> [Task objective]: Your job is to copy every line in the material containing the word "camera".

> [Records]:
..........
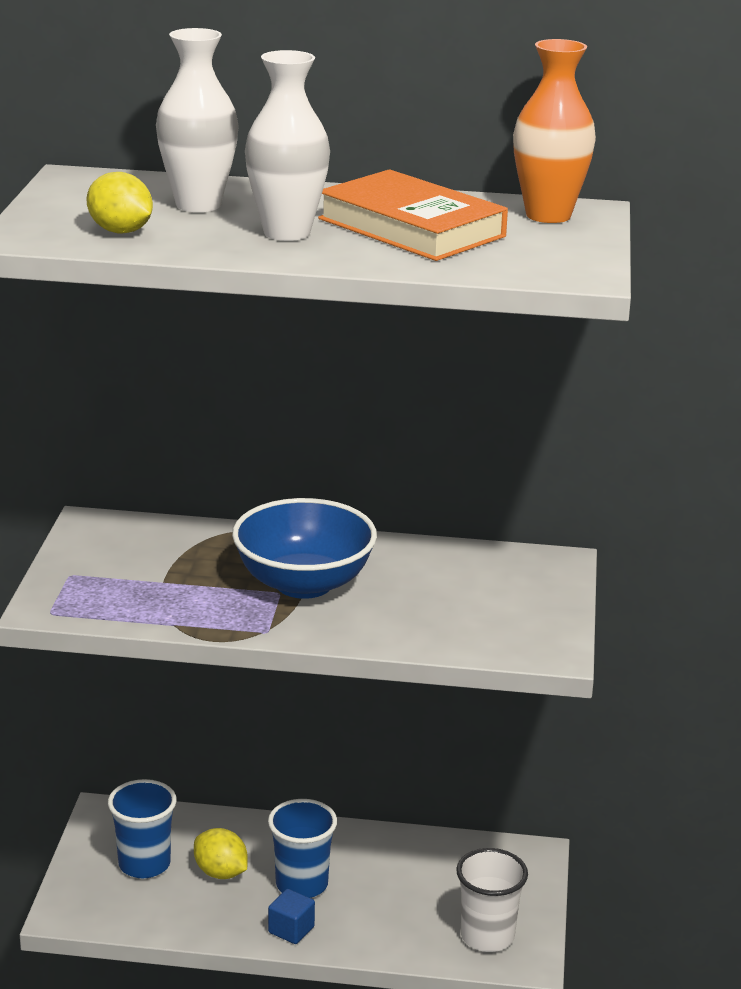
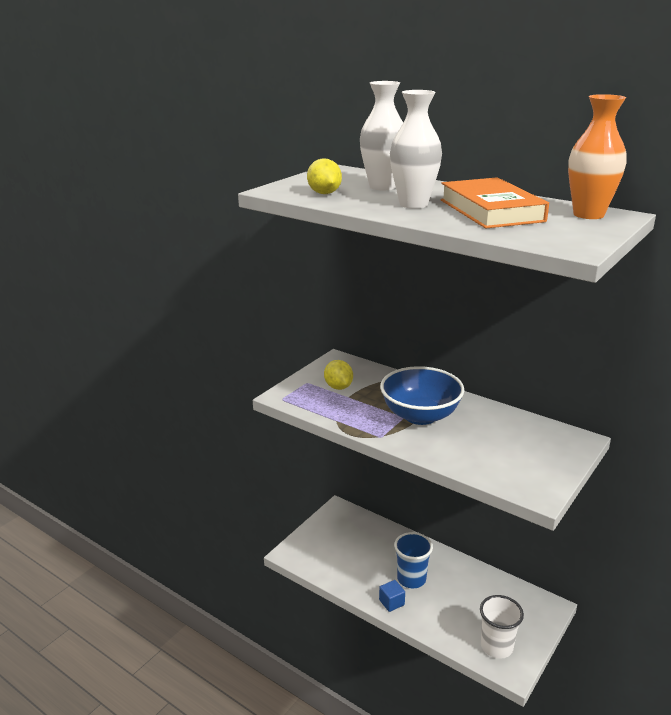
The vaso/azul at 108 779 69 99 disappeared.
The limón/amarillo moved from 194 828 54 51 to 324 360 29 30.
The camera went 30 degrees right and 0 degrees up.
..........
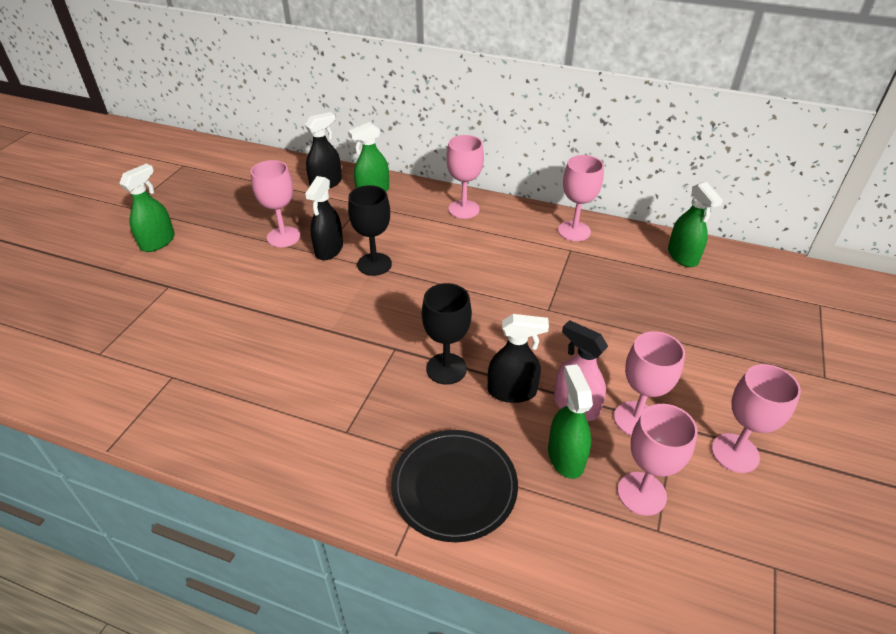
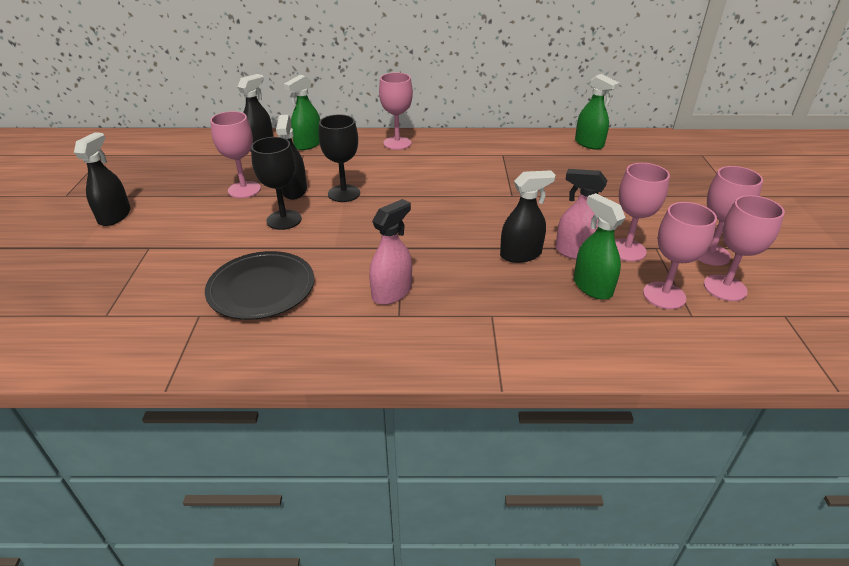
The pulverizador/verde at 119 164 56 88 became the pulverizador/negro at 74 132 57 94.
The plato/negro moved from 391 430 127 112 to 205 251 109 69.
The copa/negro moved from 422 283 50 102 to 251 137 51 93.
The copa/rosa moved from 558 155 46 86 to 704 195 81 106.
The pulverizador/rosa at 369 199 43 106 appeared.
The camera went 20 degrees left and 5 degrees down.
..........
> [Answer to the exercise]:
The camera went 30 degrees right and 0 degrees up.
The camera went 20 degrees left and 5 degrees down.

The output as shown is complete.